**HOW TO COMPLETE THIS TASK**
Please return only the lines between the line with "SCALE2 pin SCK: A0 -> 6" and the final line of the entries, both included, and exclude pictures.

**GIVEN DATA**
-- Opening Marker --
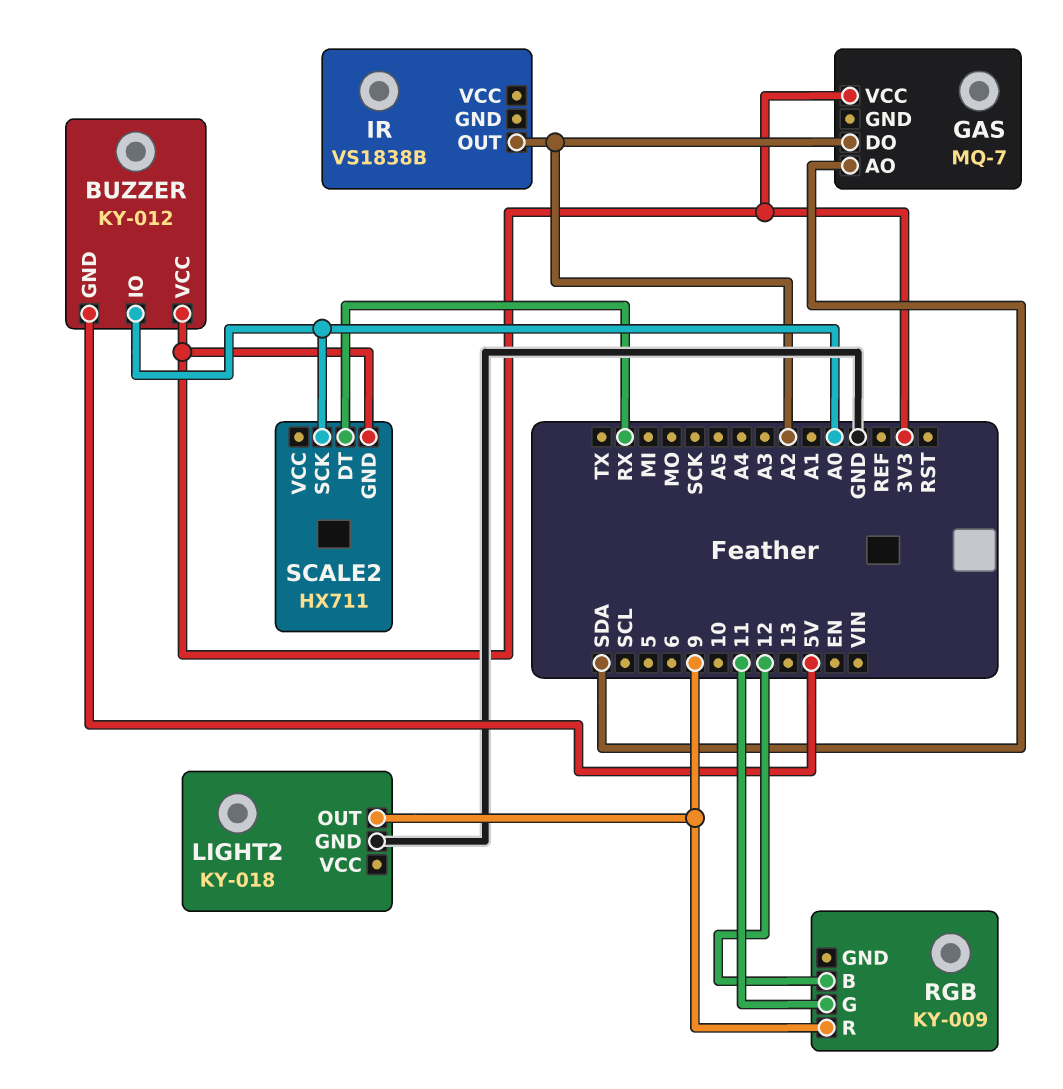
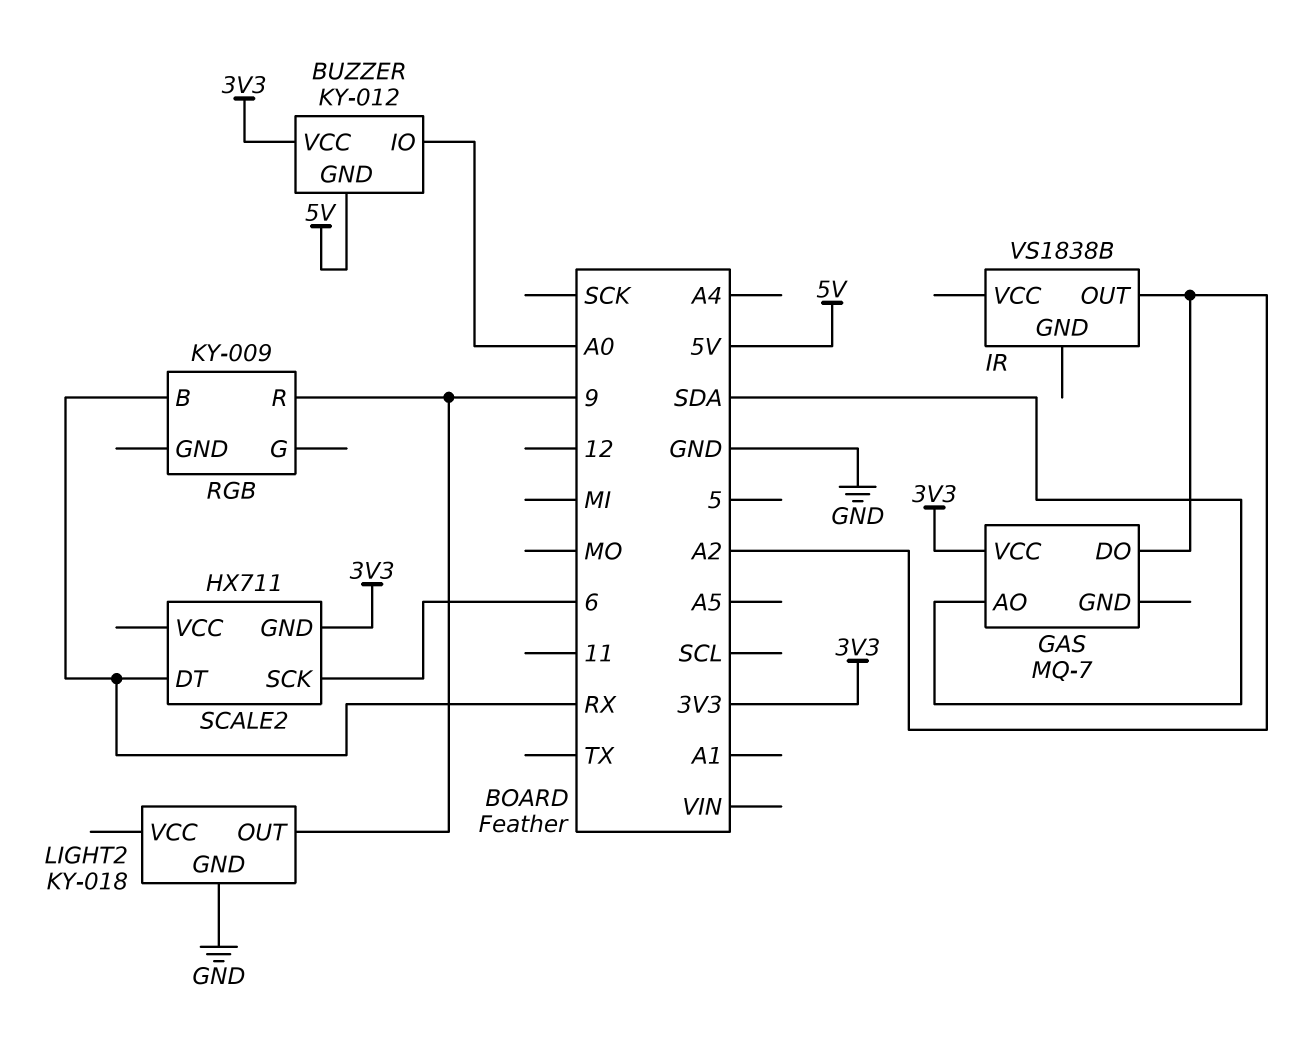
RGB pin B: 12 -> RX
RGB pin G: 11 -> none
SCALE2 pin SCK: A0 -> 6

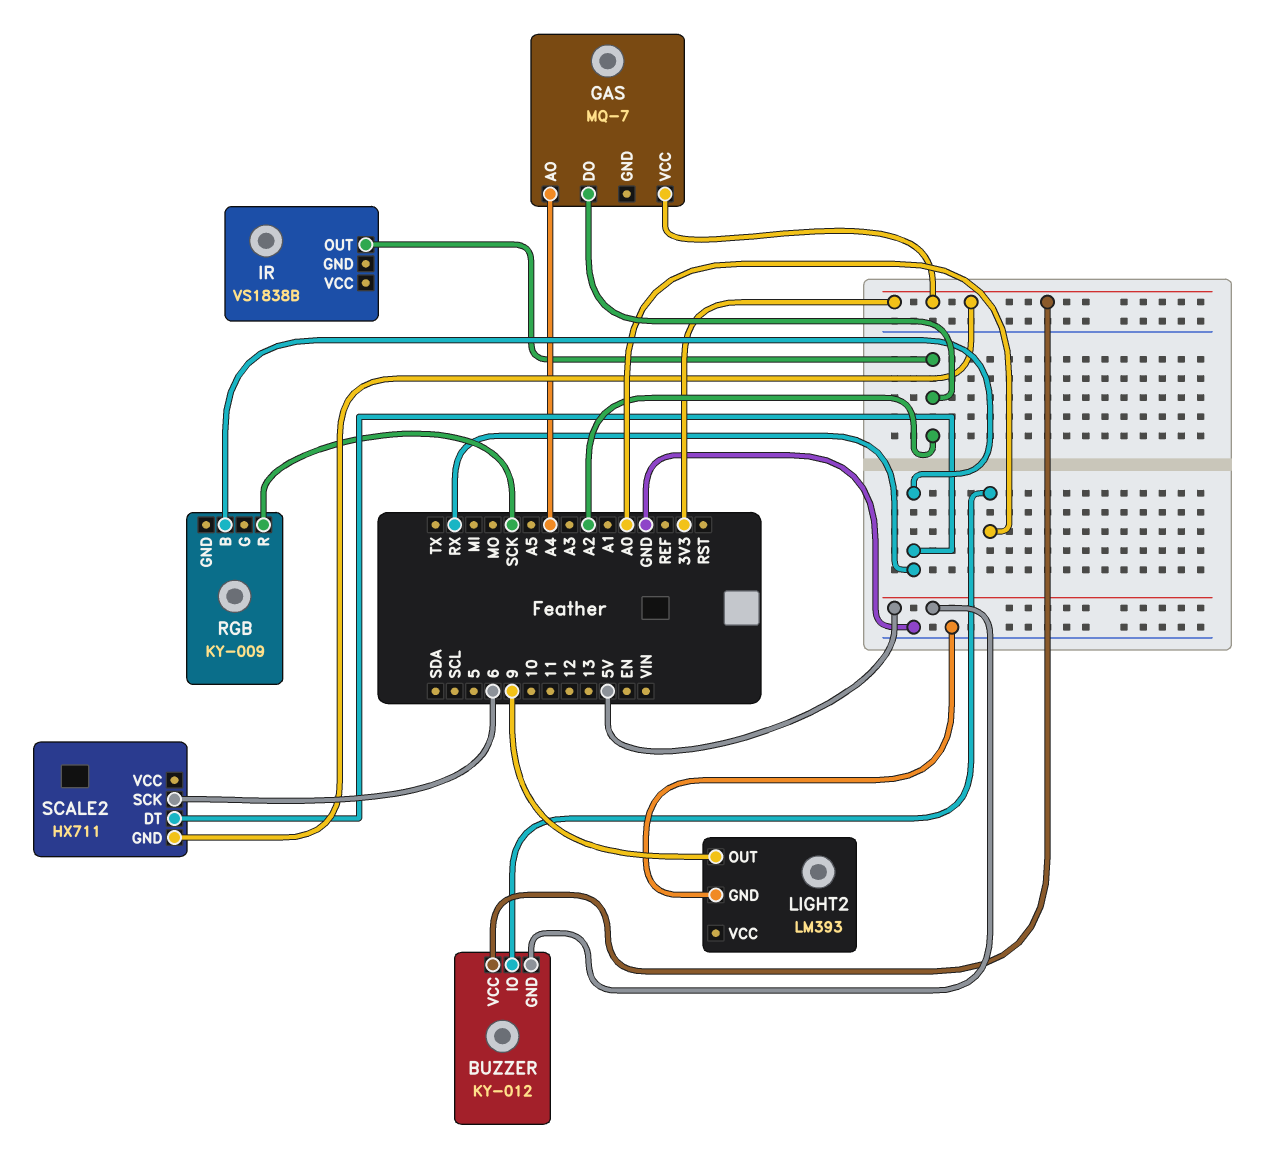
GAS pin AO: SDA -> A4
LIGHT2: KY-018 -> LM393
RGB pin R: 9 -> SCK

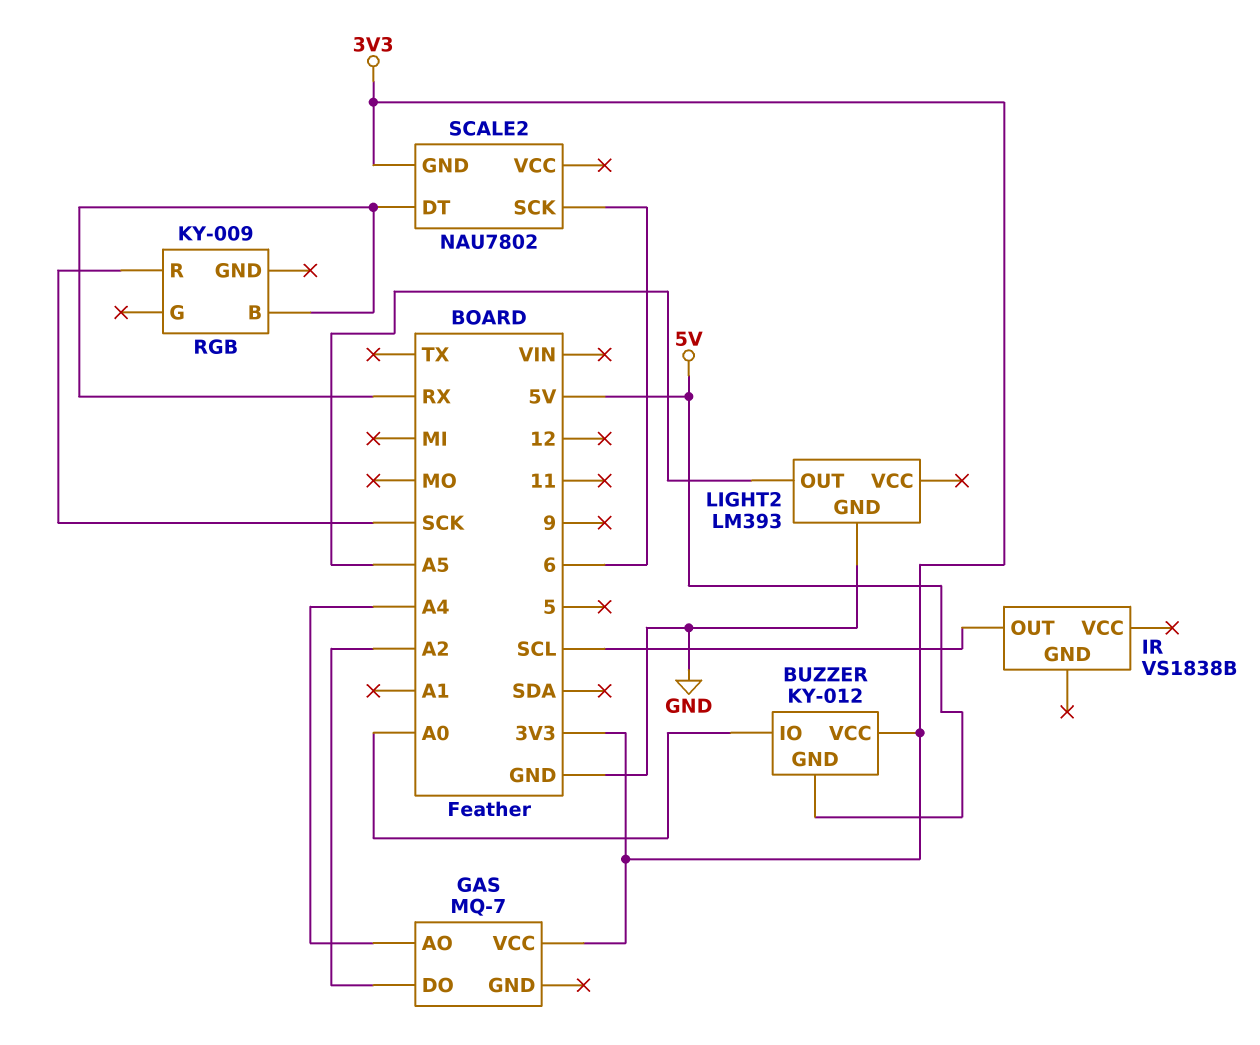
IR pin OUT: A2 -> SCL
LIGHT2 pin OUT: 9 -> A5
SCALE2: HX711 -> NAU7802

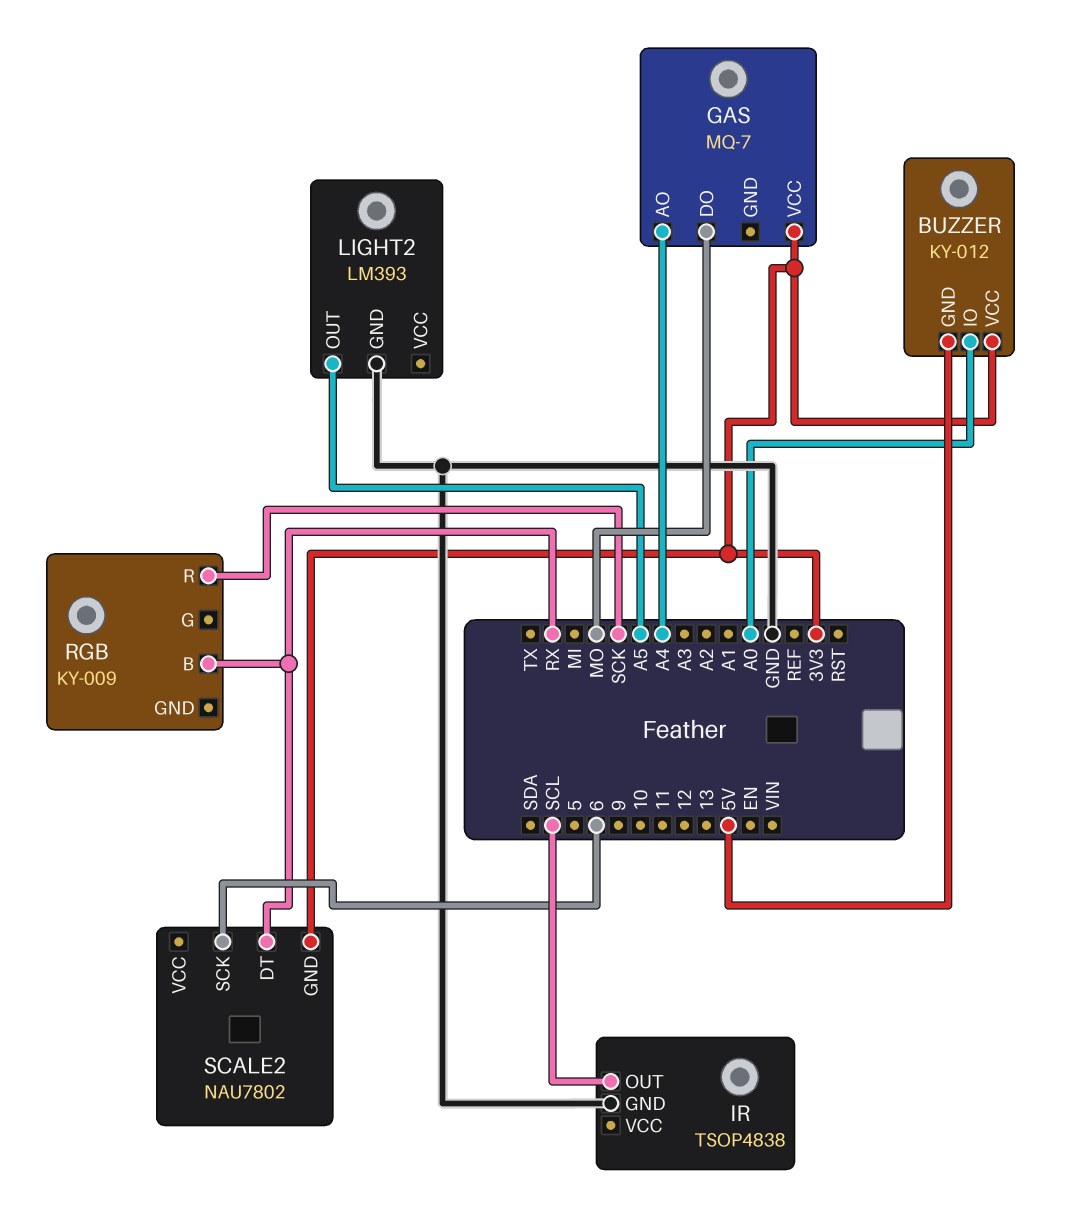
GAS pin DO: A2 -> MO
IR: VS1838B -> TSOP4838
IR pin GND: none -> GND

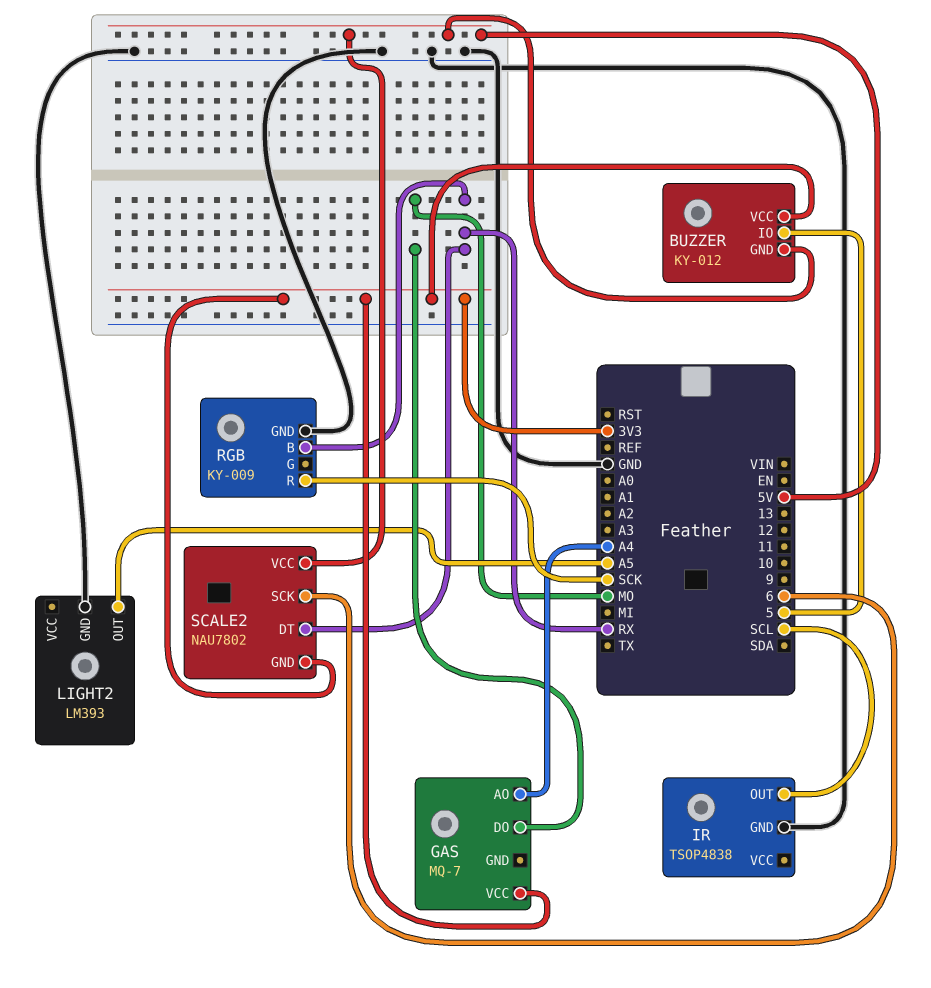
BUZZER pin IO: A0 -> 5
RGB pin GND: none -> GND
SCALE2 pin VCC: none -> 5V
-- Closing Marker --
**WRITTEN SOLUTION**
SCALE2 pin SCK: A0 -> 6

GAS pin AO: SDA -> A4
LIGHT2: KY-018 -> LM393
RGB pin R: 9 -> SCK

IR pin OUT: A2 -> SCL
LIGHT2 pin OUT: 9 -> A5
SCALE2: HX711 -> NAU7802

GAS pin DO: A2 -> MO
IR: VS1838B -> TSOP4838
IR pin GND: none -> GND

BUZZER pin IO: A0 -> 5
RGB pin GND: none -> GND
SCALE2 pin VCC: none -> 5V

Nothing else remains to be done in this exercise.